- Required work
Each line in the material below, starting at the one with "none -> grey brick E2:F2 level 1" and ending at the one with "green brick E10", is to be reproduced exactly; no picture is to be copied.

- Source information
Segment Open

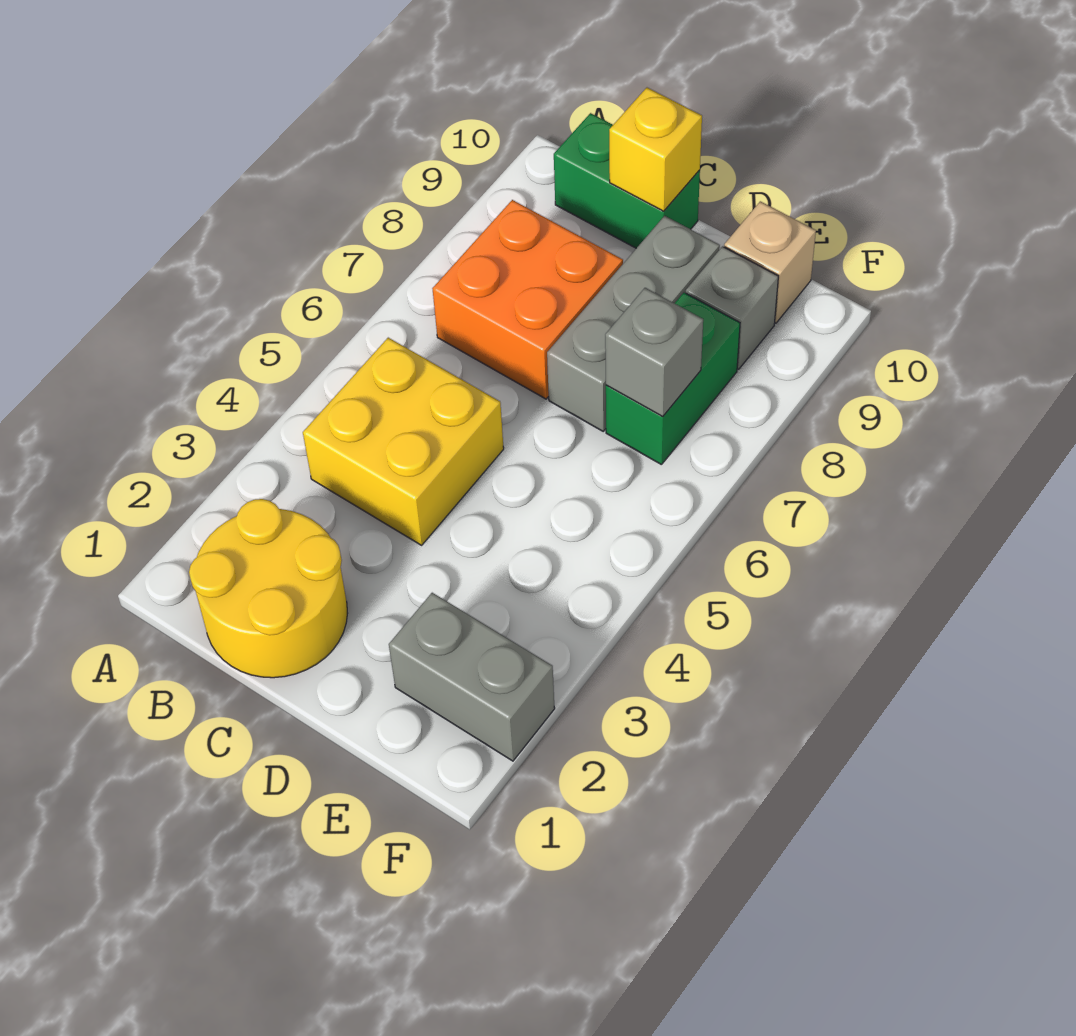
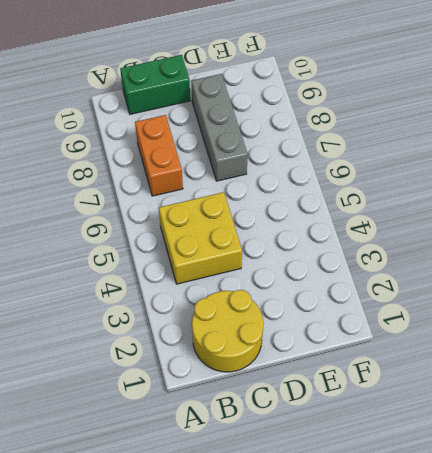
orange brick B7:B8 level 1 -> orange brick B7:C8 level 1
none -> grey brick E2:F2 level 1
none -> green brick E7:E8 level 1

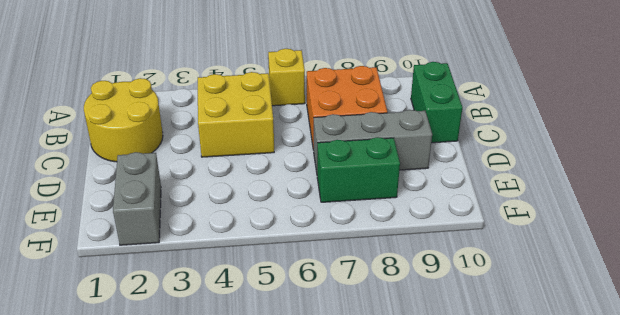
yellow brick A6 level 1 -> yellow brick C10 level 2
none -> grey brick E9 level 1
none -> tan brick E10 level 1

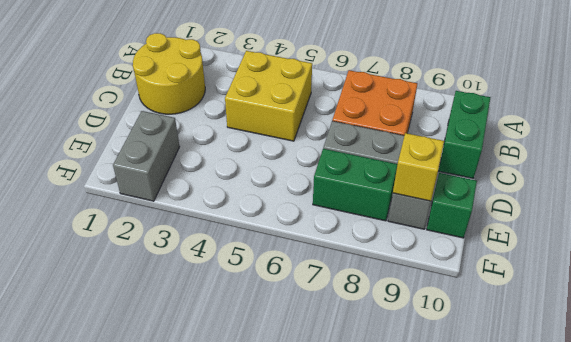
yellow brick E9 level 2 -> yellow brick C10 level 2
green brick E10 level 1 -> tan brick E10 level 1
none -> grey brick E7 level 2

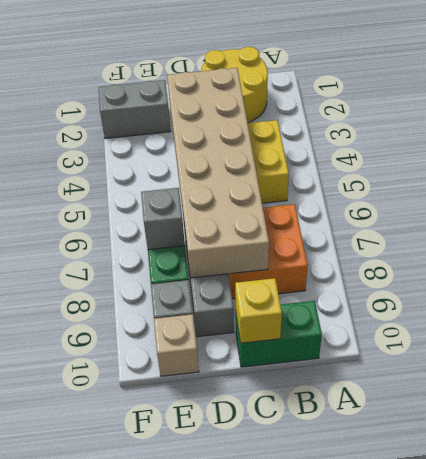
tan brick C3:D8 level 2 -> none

Segment Closed

- Written solution
none -> grey brick E2:F2 level 1
none -> green brick E7:E8 level 1

yellow brick A6 level 1 -> yellow brick C10 level 2
none -> grey brick E9 level 1
none -> tan brick E10 level 1

yellow brick E9 level 2 -> yellow brick C10 level 2
green brick E10 level 1 -> tan brick E10 level 1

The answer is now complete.